Your assignment: Leaving out every line before the one with "red strawberry [632,244,674,281]", write out the rest of the records below exactly.

Data shown:
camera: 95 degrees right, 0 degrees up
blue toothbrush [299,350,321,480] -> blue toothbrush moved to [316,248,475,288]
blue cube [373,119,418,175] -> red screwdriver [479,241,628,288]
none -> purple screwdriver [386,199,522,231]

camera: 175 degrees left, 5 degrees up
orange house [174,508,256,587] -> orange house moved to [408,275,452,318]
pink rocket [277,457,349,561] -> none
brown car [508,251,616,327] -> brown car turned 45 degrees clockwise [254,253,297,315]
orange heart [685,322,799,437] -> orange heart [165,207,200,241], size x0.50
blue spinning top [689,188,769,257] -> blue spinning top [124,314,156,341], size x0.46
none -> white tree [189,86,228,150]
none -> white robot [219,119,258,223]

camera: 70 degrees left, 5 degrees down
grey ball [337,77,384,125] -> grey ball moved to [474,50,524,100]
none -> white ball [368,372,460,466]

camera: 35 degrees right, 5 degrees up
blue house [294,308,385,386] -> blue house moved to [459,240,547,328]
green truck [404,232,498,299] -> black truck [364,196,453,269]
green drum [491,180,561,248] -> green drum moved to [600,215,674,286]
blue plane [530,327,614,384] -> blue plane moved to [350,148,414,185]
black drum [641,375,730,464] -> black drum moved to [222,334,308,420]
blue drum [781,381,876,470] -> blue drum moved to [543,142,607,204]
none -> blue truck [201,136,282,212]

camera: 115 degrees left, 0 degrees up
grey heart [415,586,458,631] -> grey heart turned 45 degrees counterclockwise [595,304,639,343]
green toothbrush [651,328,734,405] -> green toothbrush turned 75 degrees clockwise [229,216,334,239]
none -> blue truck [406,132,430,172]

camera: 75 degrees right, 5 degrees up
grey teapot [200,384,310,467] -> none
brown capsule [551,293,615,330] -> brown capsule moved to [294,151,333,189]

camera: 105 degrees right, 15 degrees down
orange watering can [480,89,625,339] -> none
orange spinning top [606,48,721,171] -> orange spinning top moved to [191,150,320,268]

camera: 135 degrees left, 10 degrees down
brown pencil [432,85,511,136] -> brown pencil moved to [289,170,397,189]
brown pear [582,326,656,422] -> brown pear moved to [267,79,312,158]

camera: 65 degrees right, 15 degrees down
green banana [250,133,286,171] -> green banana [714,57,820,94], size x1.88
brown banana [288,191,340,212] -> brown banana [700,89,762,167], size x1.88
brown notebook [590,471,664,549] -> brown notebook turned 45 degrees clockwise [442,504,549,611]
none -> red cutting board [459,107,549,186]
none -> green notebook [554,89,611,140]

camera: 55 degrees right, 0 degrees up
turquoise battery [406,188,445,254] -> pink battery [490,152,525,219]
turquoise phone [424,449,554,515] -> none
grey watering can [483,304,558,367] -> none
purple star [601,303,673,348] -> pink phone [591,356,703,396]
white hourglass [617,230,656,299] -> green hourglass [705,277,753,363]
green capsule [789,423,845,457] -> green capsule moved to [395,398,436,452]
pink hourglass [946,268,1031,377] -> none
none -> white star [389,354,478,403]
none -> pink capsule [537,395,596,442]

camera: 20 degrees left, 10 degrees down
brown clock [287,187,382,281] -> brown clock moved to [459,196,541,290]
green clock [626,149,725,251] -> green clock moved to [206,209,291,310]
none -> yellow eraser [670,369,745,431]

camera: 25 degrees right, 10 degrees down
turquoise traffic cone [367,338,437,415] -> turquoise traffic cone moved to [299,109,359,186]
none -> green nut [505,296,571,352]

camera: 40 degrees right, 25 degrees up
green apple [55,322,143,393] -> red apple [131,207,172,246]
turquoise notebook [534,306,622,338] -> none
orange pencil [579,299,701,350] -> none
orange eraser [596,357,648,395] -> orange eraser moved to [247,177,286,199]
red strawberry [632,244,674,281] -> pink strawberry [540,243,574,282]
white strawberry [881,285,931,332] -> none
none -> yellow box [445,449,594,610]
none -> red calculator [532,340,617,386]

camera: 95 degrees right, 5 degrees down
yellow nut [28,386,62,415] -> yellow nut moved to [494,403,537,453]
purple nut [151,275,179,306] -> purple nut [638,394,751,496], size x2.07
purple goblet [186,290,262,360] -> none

Solution for this exercise:
red strawberry [632,244,674,281] -> pink strawberry [540,243,574,282]
white strawberry [881,285,931,332] -> none
none -> yellow box [445,449,594,610]
none -> red calculator [532,340,617,386]

camera: 95 degrees right, 5 degrees down
yellow nut [28,386,62,415] -> yellow nut moved to [494,403,537,453]
purple nut [151,275,179,306] -> purple nut [638,394,751,496], size x2.07
purple goblet [186,290,262,360] -> none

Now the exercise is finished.